## Aim of the task
Nothing but the records themselves, exactly as written and free of pictures, should appear in your response.

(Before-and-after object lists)

[Start of section]

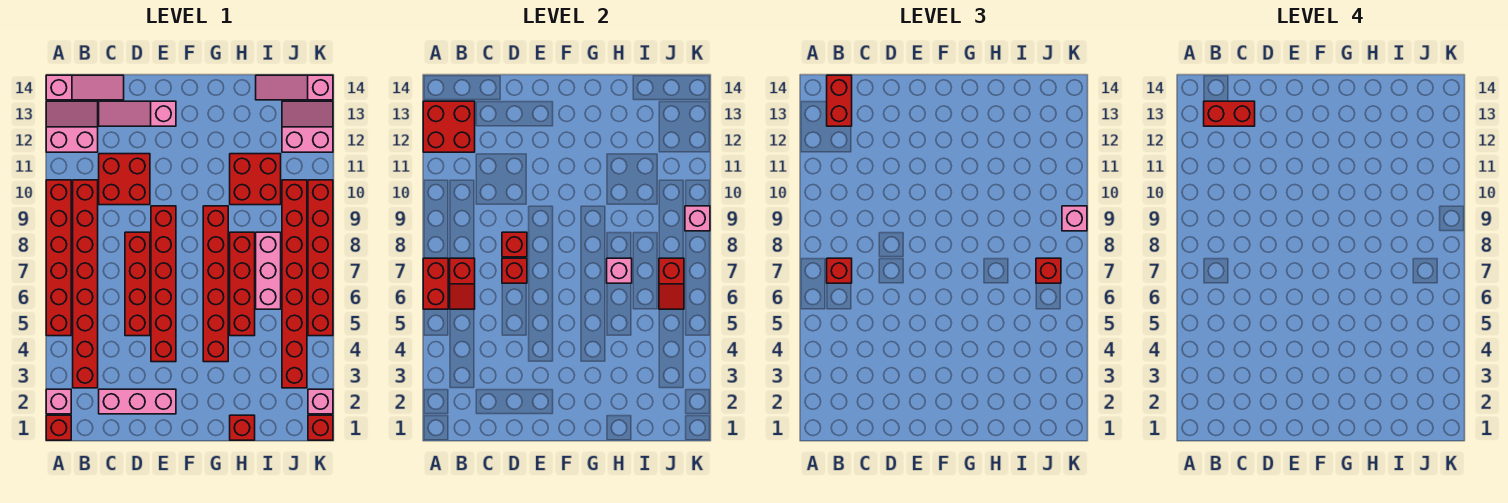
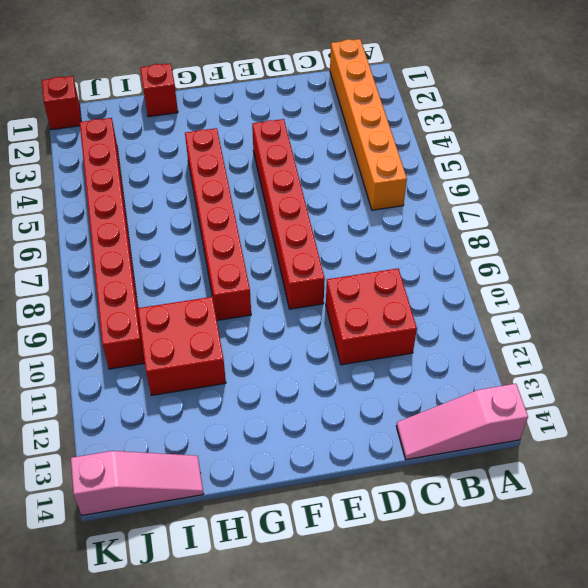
orange brick B1:B6 level 1 -> red brick B3:B10 level 1
none -> red brick A1 level 1
none -> pink brick A2 level 1
none -> red brick A5:A10 level 1
none -> pink slope A12:B13 level 1 top 12

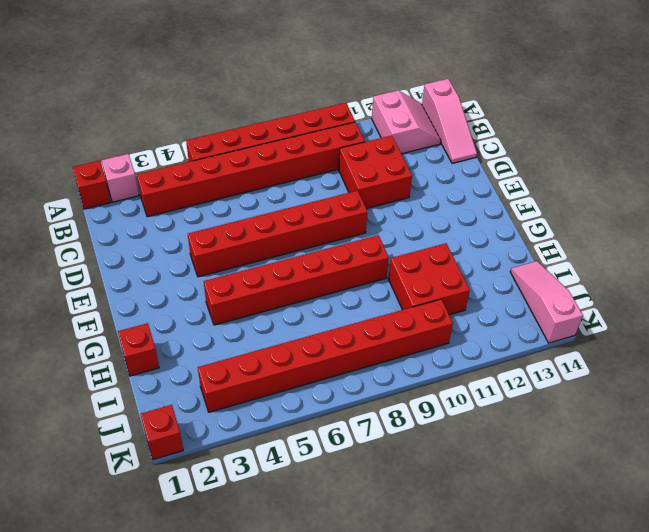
none -> pink brick C2:E2 level 1
none -> pink slope C13:E13 level 1 top E
none -> red brick D5:D8 level 1
none -> red brick H5:H8 level 1

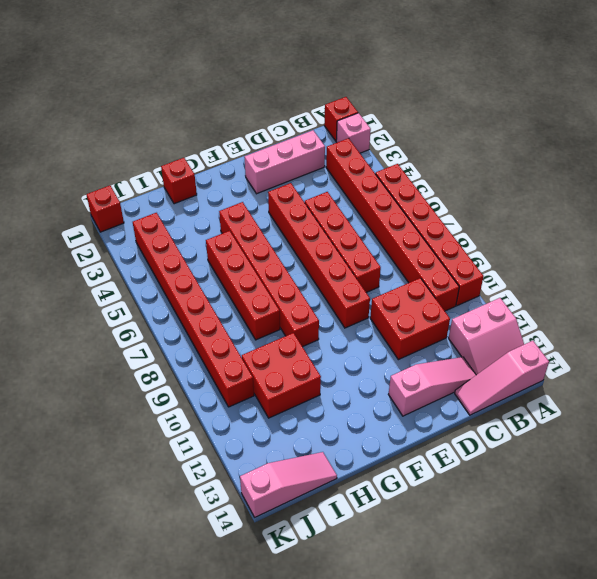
none -> pink brick I6:I8 level 1
none -> pink slope J12:K13 level 1 top 12
none -> pink brick K2 level 1
none -> red brick K5:K10 level 1

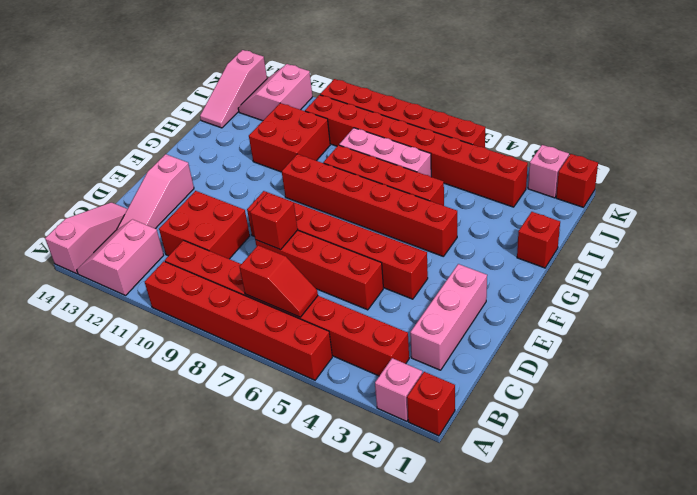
none -> red brick A6:A7 level 2
none -> red brick A12:B13 level 2
none -> red brick D7 level 2
none -> pink brick H7 level 2

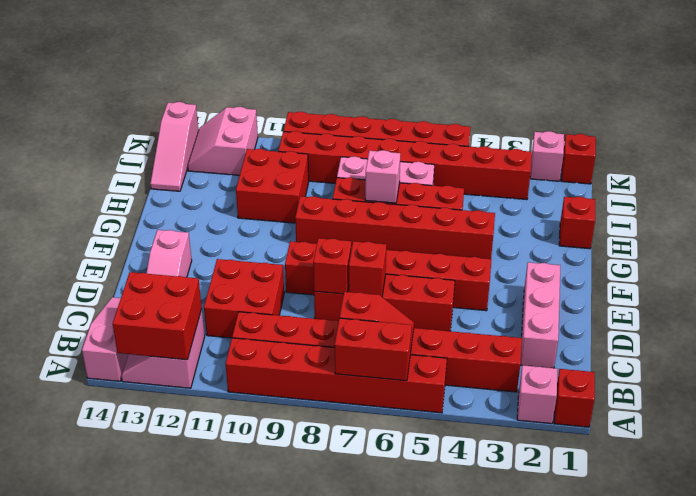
none -> red slope J6:J7 level 2 top 7
none -> pink brick K9 level 2
none -> red brick B7 level 3
none -> red brick B13:B14 level 3

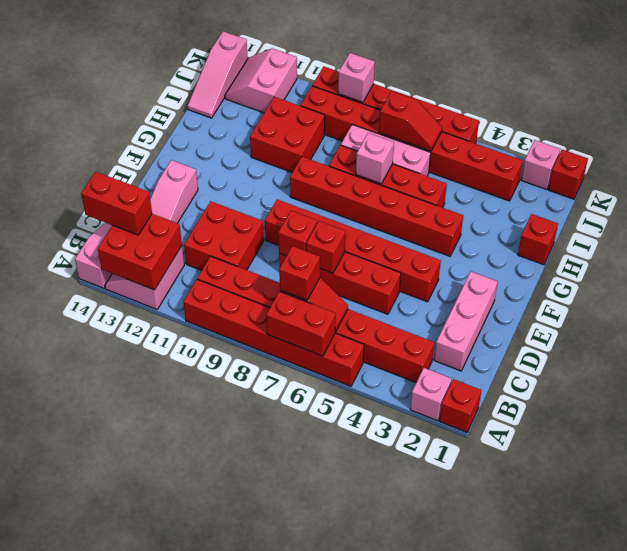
none -> red brick J7 level 3
none -> pink brick K9 level 3
none -> red brick B13:C13 level 4

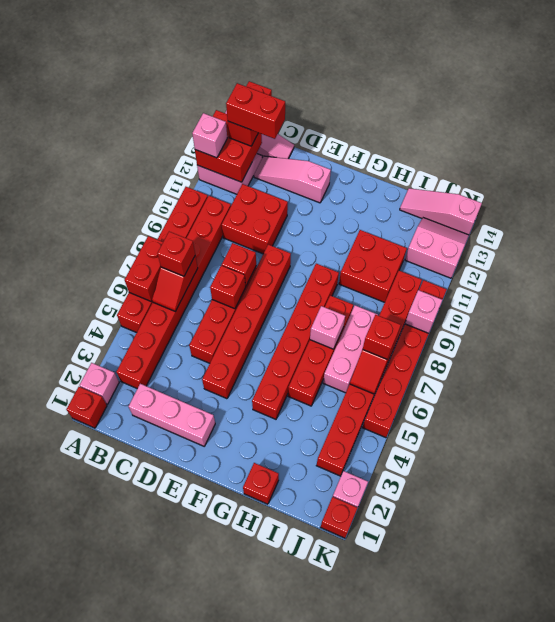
pink brick A12 level 3 -> pink brick K9 level 3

[End of section]

## Task response
orange brick B1:B6 level 1 -> red brick B3:B10 level 1
none -> red brick A1 level 1
none -> pink brick A2 level 1
none -> red brick A5:A10 level 1
none -> pink slope A12:B13 level 1 top 12

none -> pink brick C2:E2 level 1
none -> pink slope C13:E13 level 1 top E
none -> red brick D5:D8 level 1
none -> red brick H5:H8 level 1

none -> pink brick I6:I8 level 1
none -> pink slope J12:K13 level 1 top 12
none -> pink brick K2 level 1
none -> red brick K5:K10 level 1

none -> red brick A6:A7 level 2
none -> red brick A12:B13 level 2
none -> red brick D7 level 2
none -> pink brick H7 level 2

none -> red slope J6:J7 level 2 top 7
none -> pink brick K9 level 2
none -> red brick B7 level 3
none -> red brick B13:B14 level 3

none -> red brick J7 level 3
none -> pink brick K9 level 3
none -> red brick B13:C13 level 4

pink brick A12 level 3 -> pink brick K9 level 3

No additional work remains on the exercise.